Before and after images
▽
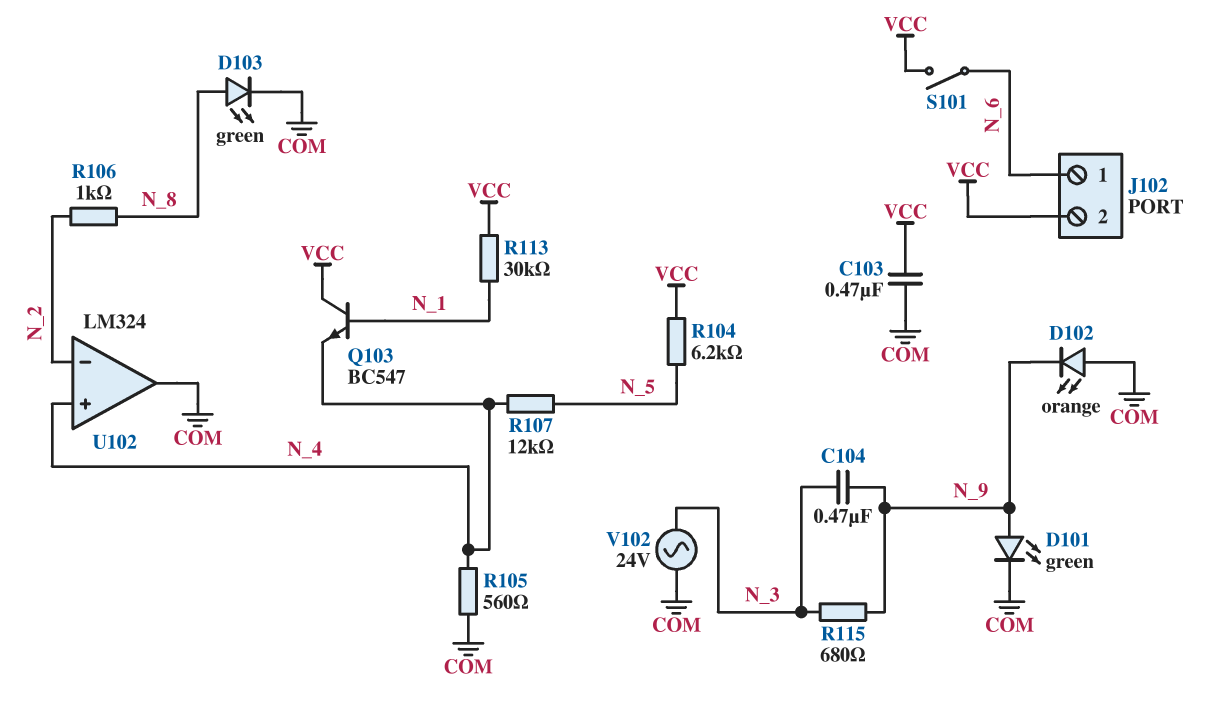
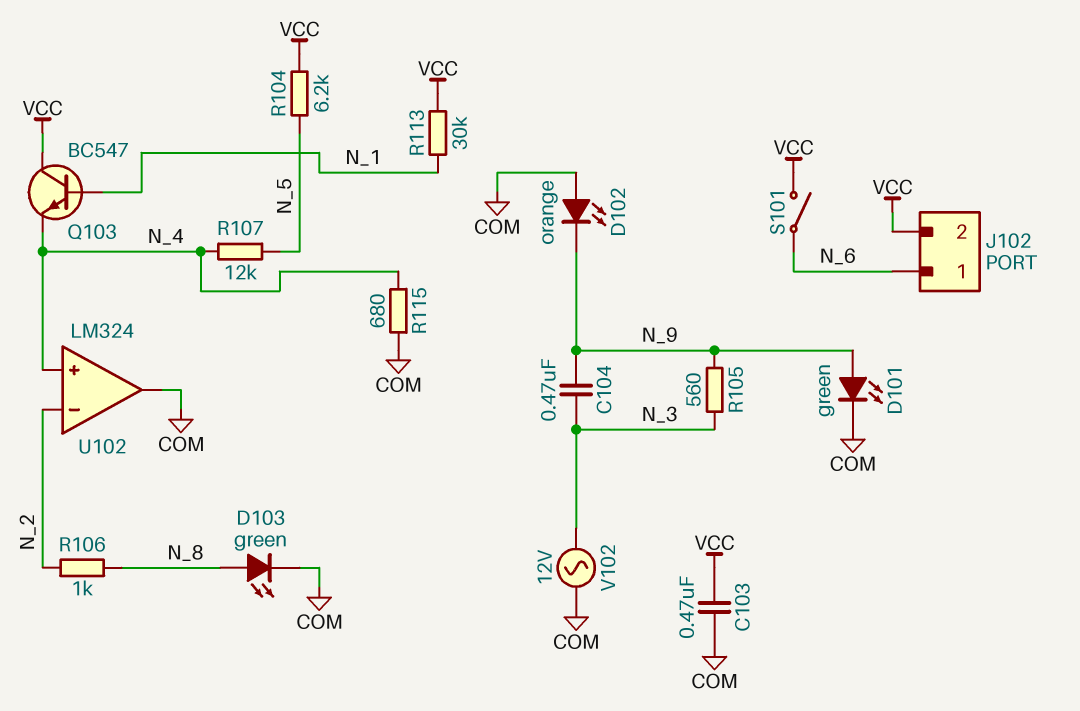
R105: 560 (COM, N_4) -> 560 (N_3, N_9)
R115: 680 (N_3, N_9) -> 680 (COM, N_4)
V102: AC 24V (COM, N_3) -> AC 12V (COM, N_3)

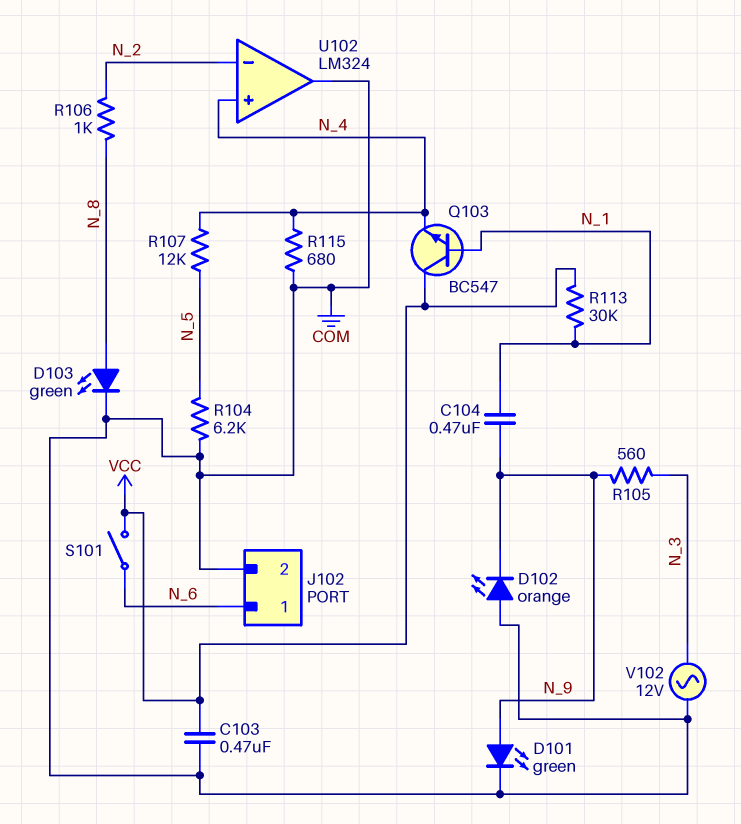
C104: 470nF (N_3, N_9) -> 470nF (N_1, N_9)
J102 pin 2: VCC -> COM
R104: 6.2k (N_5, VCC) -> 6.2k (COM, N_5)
△
:: AIM OF THE EXERCISE ::
Your answer must be an exact copy of the data above, minus its pictures.

:: RESPONSE AREA ::
R105: 560 (COM, N_4) -> 560 (N_3, N_9)
R115: 680 (N_3, N_9) -> 680 (COM, N_4)
V102: AC 24V (COM, N_3) -> AC 12V (COM, N_3)

C104: 470nF (N_3, N_9) -> 470nF (N_1, N_9)
J102 pin 2: VCC -> COM
R104: 6.2k (N_5, VCC) -> 6.2k (COM, N_5)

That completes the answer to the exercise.